START Available data
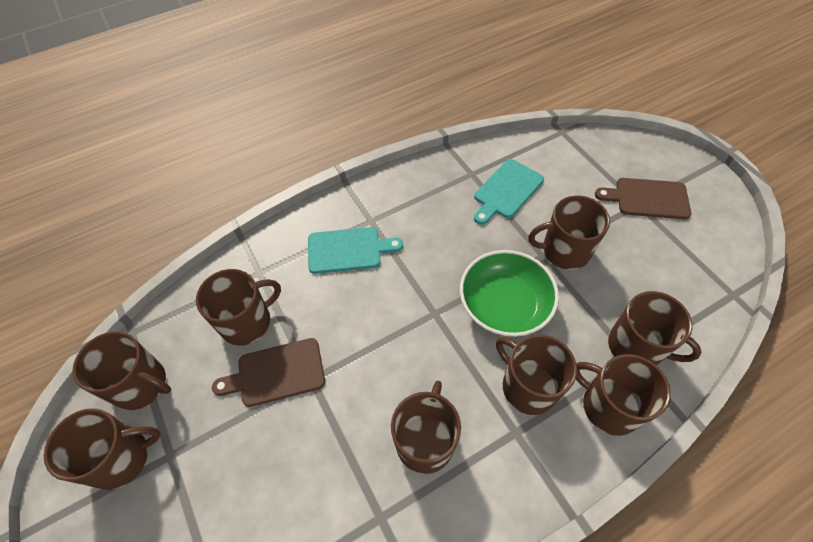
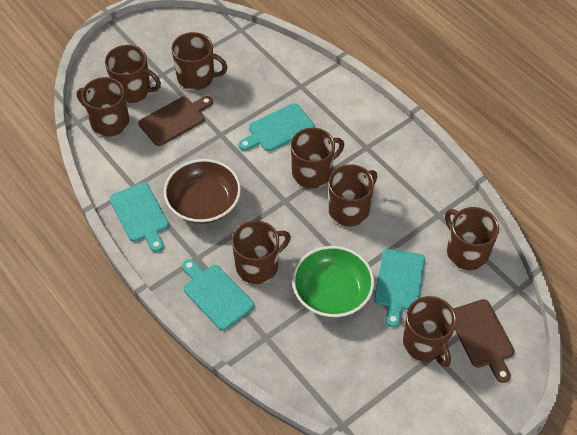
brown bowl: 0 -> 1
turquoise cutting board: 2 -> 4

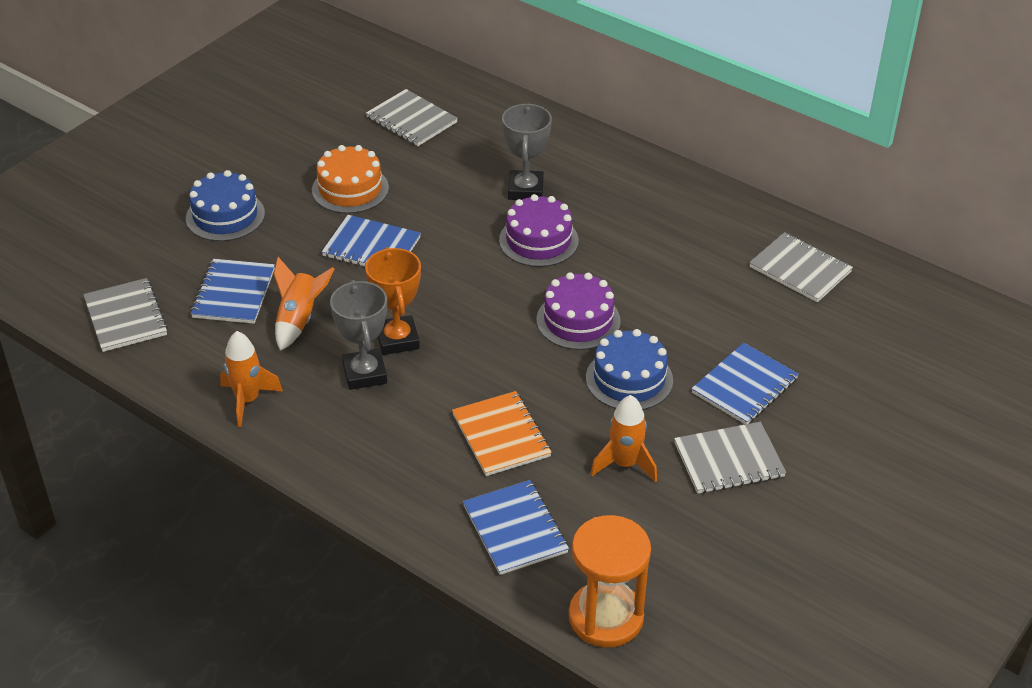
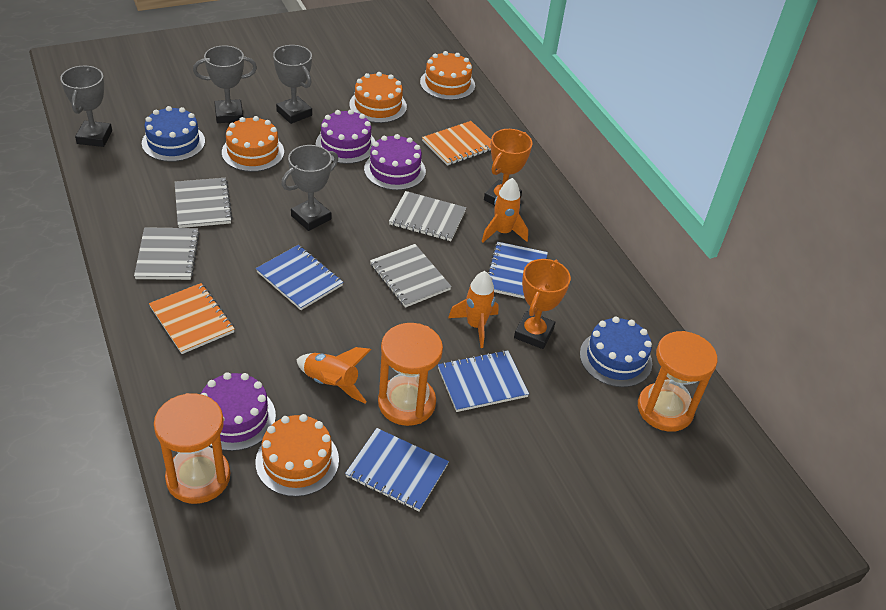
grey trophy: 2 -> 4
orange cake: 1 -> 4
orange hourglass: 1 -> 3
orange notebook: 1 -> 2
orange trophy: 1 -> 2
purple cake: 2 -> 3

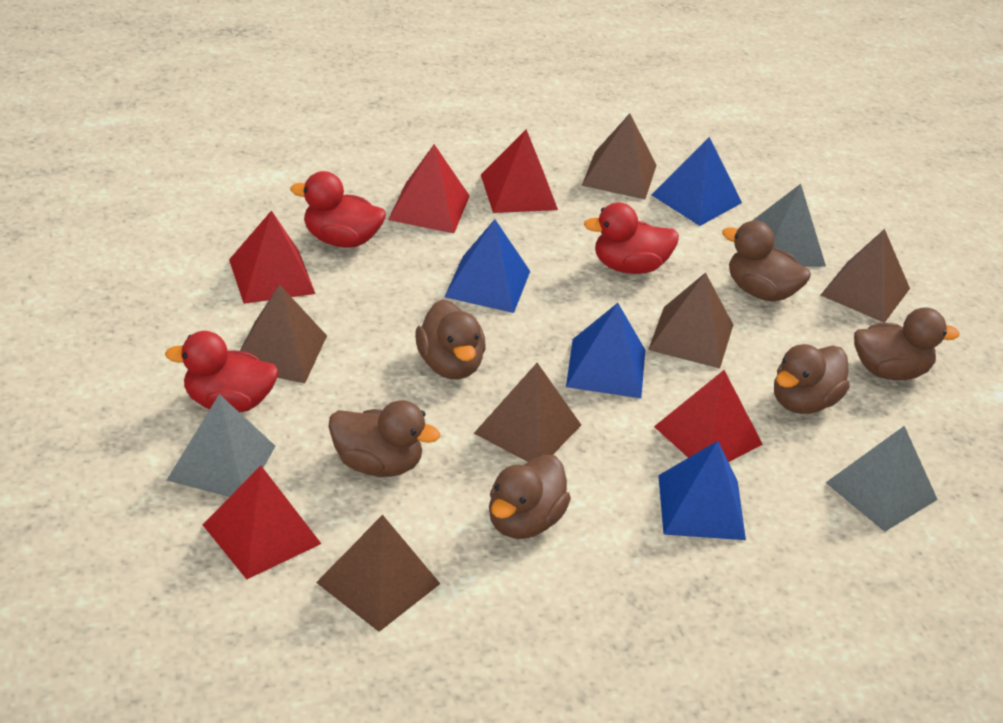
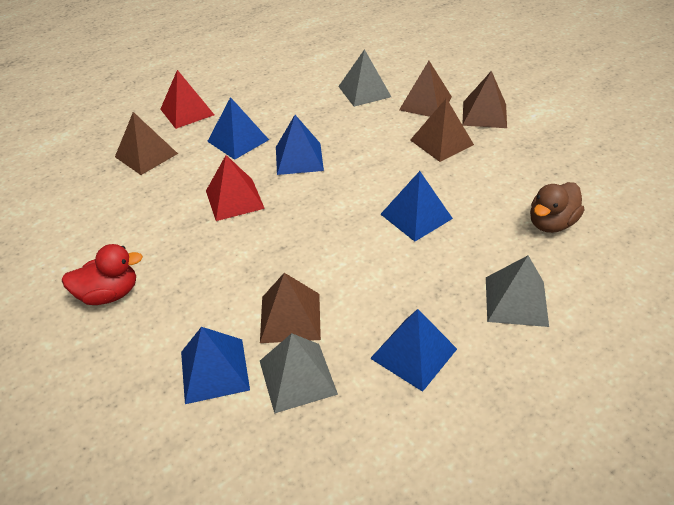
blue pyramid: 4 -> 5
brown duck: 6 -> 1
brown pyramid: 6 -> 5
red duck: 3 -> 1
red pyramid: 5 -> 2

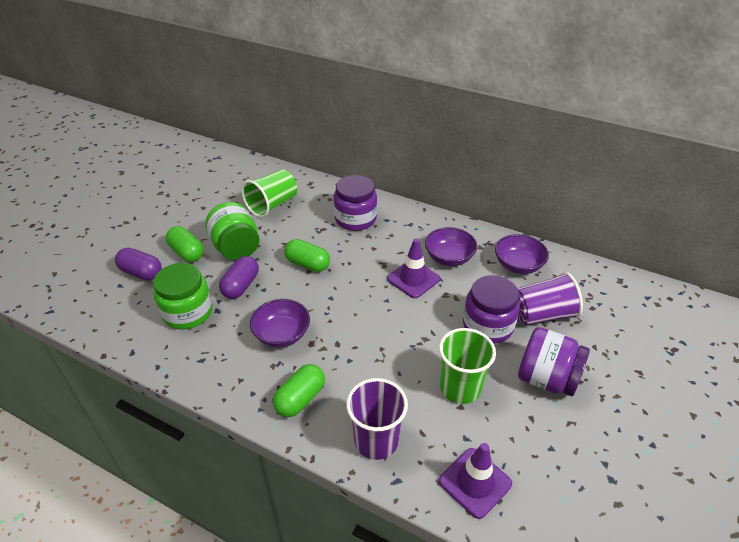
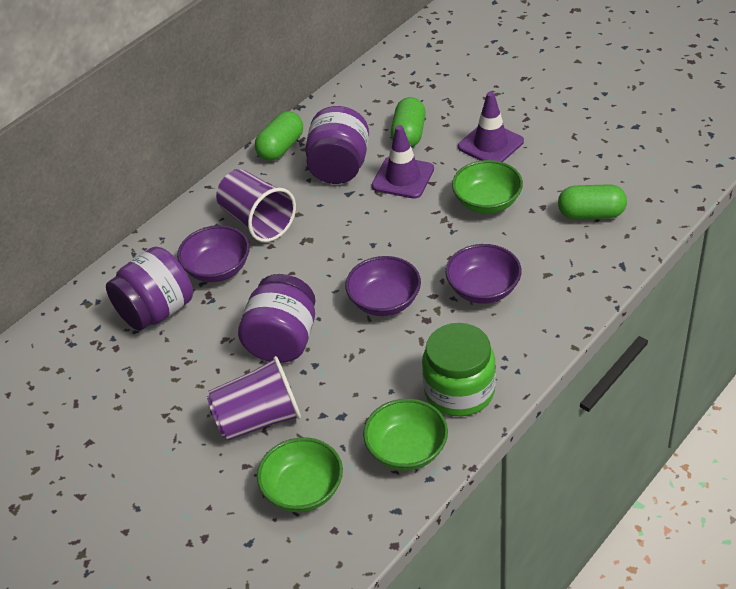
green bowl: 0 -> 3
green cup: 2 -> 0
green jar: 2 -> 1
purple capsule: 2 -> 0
END Available data
▶ _What needs to be done_: The material above holds pictures; copy everything else in it exactly.

▶ _Exercise answer_:
brown bowl: 0 -> 1
turquoise cutting board: 2 -> 4

grey trophy: 2 -> 4
orange cake: 1 -> 4
orange hourglass: 1 -> 3
orange notebook: 1 -> 2
orange trophy: 1 -> 2
purple cake: 2 -> 3

blue pyramid: 4 -> 5
brown duck: 6 -> 1
brown pyramid: 6 -> 5
red duck: 3 -> 1
red pyramid: 5 -> 2

green bowl: 0 -> 3
green cup: 2 -> 0
green jar: 2 -> 1
purple capsule: 2 -> 0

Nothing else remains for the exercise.